Retype, exactly as they appear below, the lines between the line holding "brown star: rotated 21 degrees clockwise" and the line holding "yellow cross: moved 4 px left", both ends included.

** Given records follows **

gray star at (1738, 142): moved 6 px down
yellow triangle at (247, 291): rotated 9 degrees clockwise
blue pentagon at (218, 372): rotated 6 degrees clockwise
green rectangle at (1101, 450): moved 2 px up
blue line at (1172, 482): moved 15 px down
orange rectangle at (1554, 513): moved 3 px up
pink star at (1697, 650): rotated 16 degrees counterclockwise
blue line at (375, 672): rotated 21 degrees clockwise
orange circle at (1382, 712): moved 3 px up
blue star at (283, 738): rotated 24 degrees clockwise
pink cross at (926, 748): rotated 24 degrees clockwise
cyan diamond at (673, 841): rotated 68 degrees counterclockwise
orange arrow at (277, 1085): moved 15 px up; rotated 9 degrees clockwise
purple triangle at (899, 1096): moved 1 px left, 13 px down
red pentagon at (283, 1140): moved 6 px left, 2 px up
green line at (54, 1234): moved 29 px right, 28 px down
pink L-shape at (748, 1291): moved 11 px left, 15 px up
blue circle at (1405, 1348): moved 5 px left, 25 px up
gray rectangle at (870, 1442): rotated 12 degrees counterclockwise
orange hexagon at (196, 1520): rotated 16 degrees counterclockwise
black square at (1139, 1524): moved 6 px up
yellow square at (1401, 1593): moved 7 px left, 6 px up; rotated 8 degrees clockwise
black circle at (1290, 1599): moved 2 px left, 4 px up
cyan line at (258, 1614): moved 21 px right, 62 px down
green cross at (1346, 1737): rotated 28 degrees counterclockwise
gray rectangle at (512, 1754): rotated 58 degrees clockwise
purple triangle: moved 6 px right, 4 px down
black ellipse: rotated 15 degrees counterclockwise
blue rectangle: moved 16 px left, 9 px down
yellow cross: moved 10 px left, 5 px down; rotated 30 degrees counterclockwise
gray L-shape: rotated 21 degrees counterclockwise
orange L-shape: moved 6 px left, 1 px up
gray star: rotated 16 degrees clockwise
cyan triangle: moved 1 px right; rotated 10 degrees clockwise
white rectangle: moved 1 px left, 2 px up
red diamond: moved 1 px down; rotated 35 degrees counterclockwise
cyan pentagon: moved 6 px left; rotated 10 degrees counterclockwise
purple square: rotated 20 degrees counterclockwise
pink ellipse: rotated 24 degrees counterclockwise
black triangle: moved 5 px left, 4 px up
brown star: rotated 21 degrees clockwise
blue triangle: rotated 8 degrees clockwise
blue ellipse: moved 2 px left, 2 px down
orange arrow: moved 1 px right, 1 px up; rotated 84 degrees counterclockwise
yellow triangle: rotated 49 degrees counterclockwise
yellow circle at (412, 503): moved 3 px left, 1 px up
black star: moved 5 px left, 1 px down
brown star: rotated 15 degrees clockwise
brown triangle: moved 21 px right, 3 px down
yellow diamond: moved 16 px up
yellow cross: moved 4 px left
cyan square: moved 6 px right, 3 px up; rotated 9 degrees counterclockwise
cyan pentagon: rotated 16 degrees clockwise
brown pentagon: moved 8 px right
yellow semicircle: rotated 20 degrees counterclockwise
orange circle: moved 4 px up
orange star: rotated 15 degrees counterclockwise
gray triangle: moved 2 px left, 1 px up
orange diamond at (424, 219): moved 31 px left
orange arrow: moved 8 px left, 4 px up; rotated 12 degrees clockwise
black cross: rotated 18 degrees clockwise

** End of Given records **

● **Worked solution**:
brown star: rotated 21 degrees clockwise
blue triangle: rotated 8 degrees clockwise
blue ellipse: moved 2 px left, 2 px down
orange arrow: moved 1 px right, 1 px up; rotated 84 degrees counterclockwise
yellow triangle: rotated 49 degrees counterclockwise
yellow circle at (412, 503): moved 3 px left, 1 px up
black star: moved 5 px left, 1 px down
brown star: rotated 15 degrees clockwise
brown triangle: moved 21 px right, 3 px down
yellow diamond: moved 16 px up
yellow cross: moved 4 px left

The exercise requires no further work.